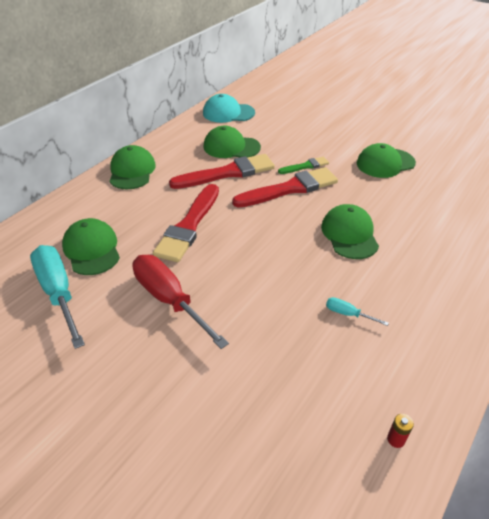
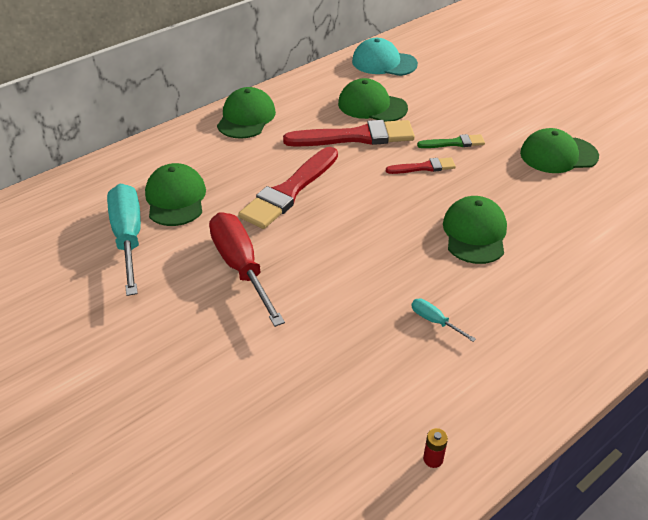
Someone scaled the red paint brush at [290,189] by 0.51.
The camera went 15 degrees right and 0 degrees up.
---+---
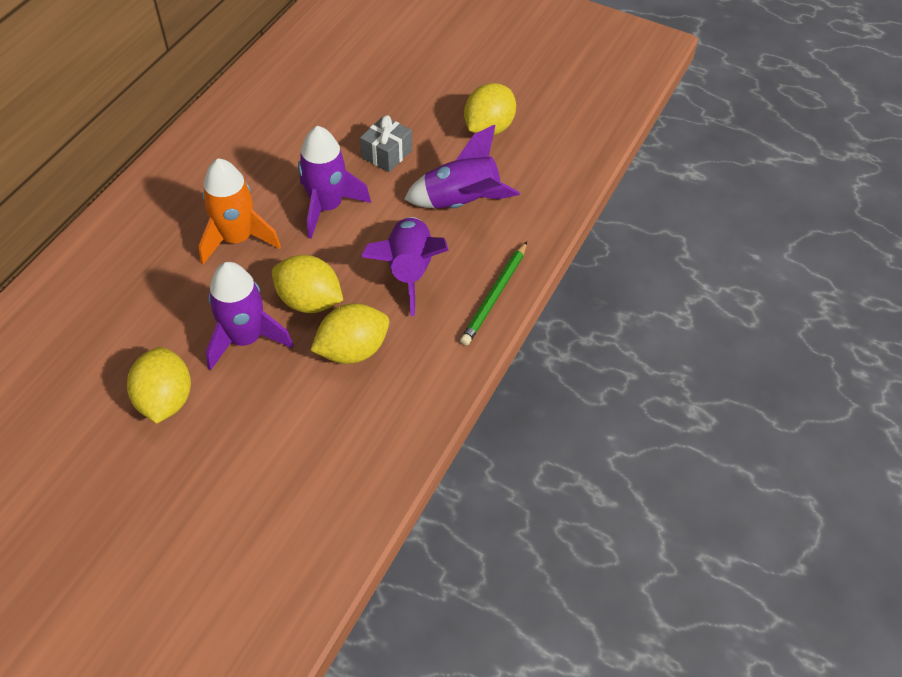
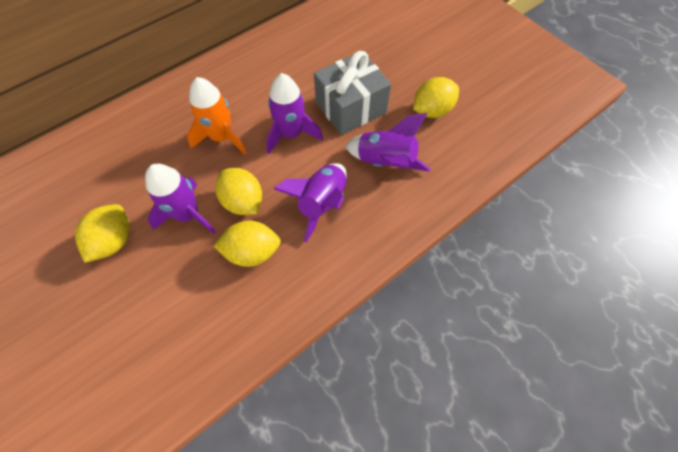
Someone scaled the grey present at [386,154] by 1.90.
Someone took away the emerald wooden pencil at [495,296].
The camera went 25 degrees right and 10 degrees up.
---+---
Problem to work on. Return a copy of each line of the material that holds the word "degrees".

Solution to this exercise.
The camera went 15 degrees right and 0 degrees up.
The camera went 25 degrees right and 10 degrees up.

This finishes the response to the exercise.